**How to complete this task**
Every entry must be repeated exactly. Exclude all pictures.

[Content revision data]
▬▬▬▬▬▬▬▬▬▬

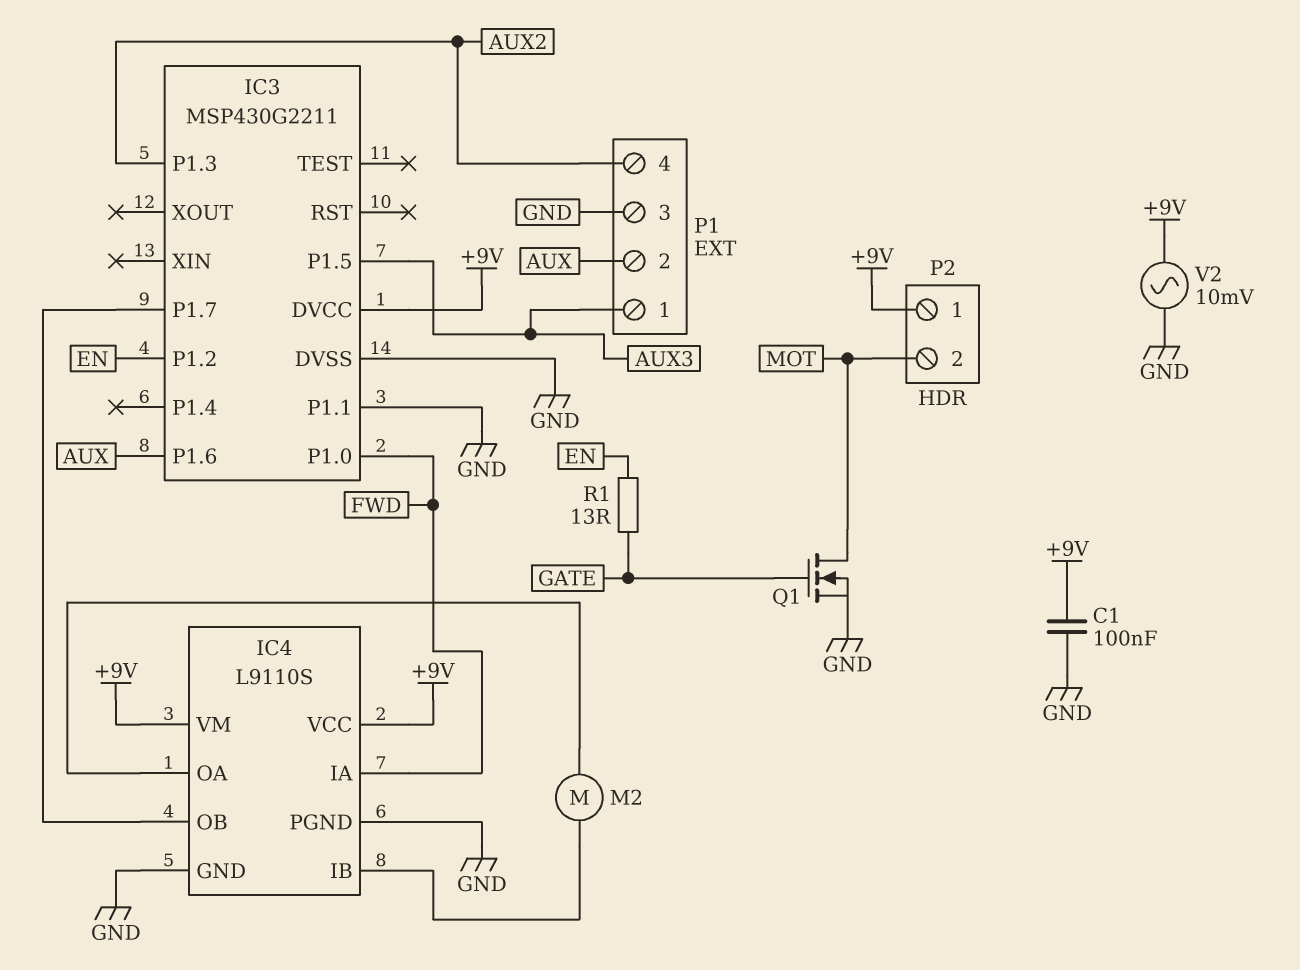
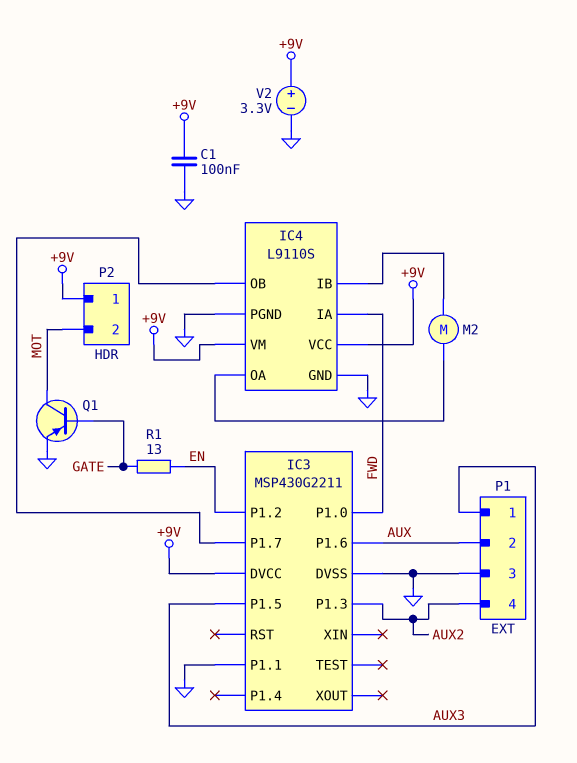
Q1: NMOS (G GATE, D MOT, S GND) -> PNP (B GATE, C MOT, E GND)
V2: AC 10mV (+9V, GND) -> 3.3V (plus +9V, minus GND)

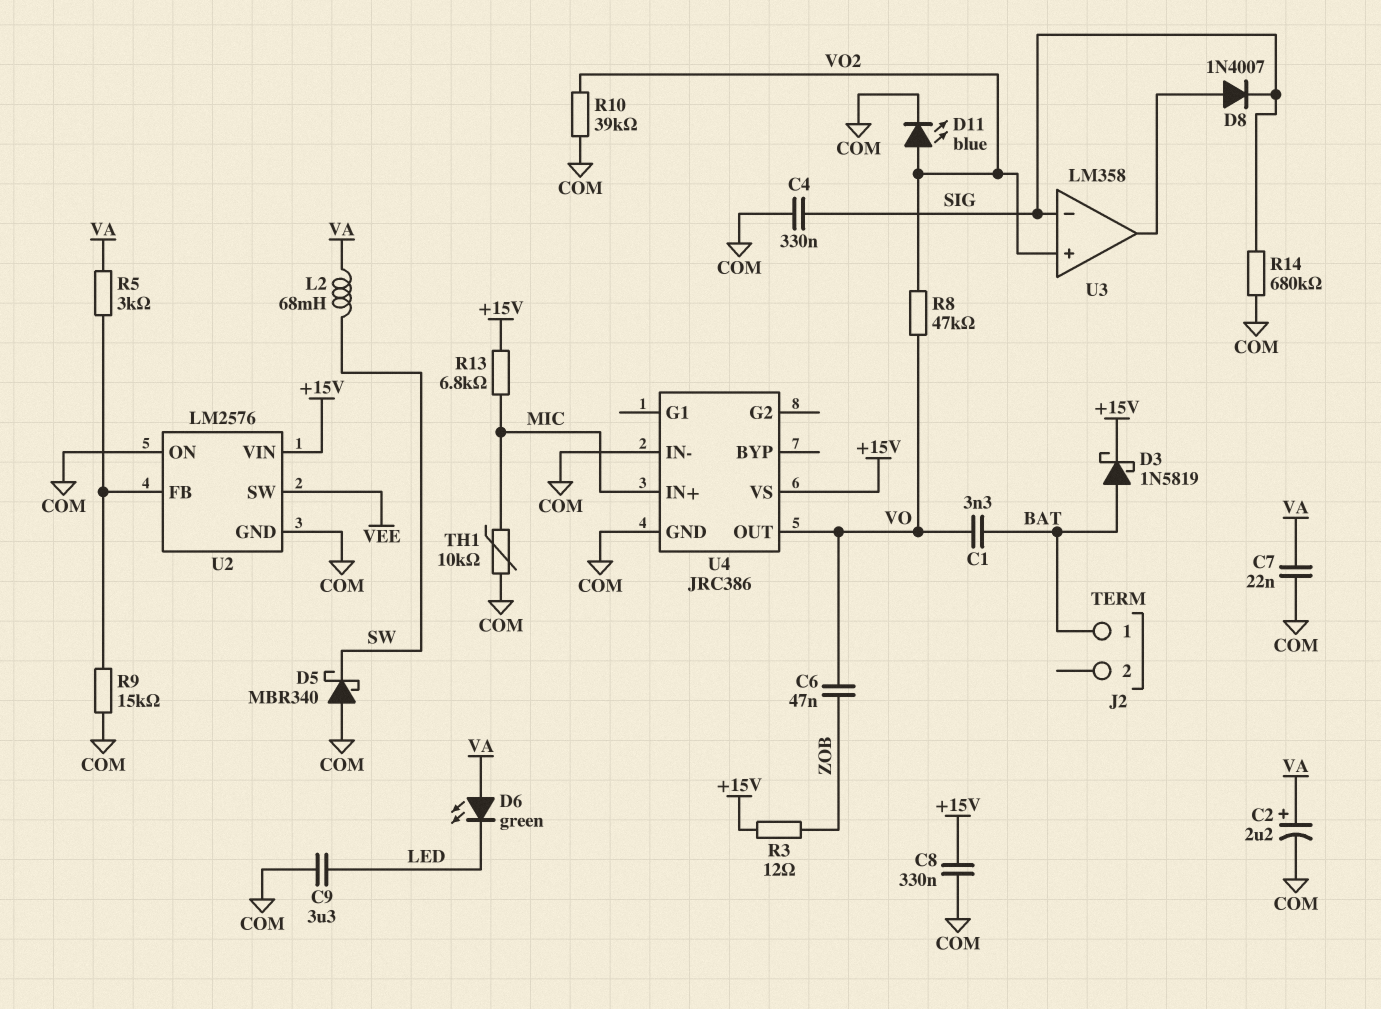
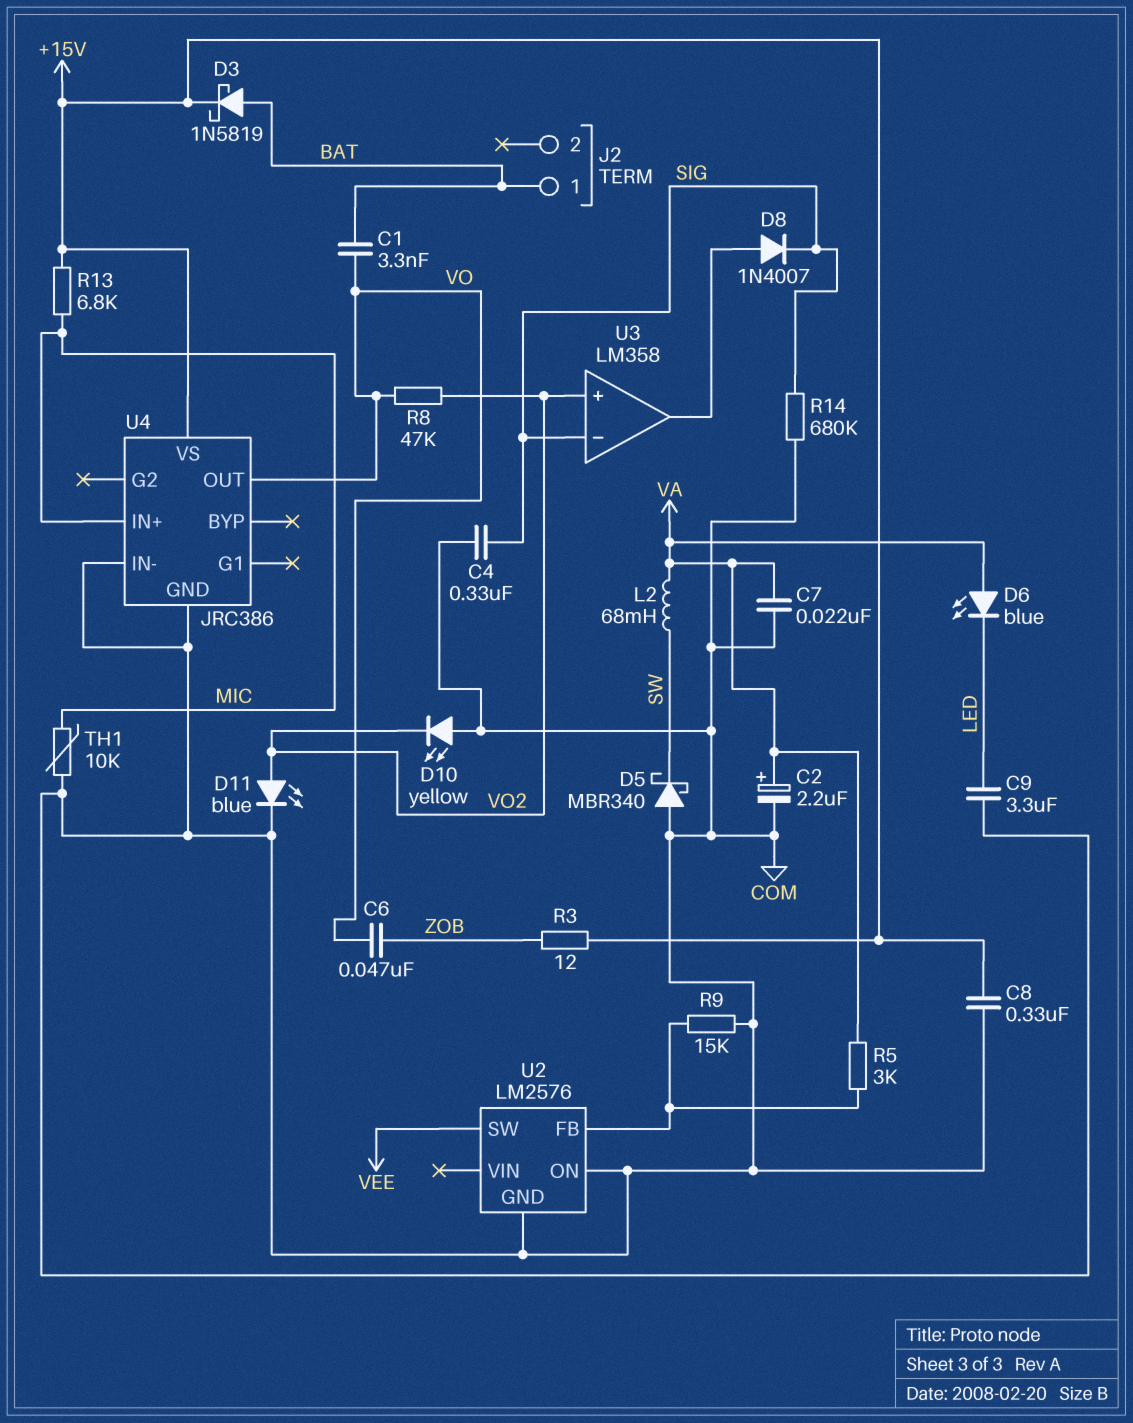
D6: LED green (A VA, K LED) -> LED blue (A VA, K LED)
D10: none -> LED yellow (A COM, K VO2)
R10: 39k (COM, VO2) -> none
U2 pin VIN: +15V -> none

▬▬▬▬▬▬▬▬▬▬

**Output for this task**
Q1: NMOS (G GATE, D MOT, S GND) -> PNP (B GATE, C MOT, E GND)
V2: AC 10mV (+9V, GND) -> 3.3V (plus +9V, minus GND)

D6: LED green (A VA, K LED) -> LED blue (A VA, K LED)
D10: none -> LED yellow (A COM, K VO2)
R10: 39k (COM, VO2) -> none
U2 pin VIN: +15V -> none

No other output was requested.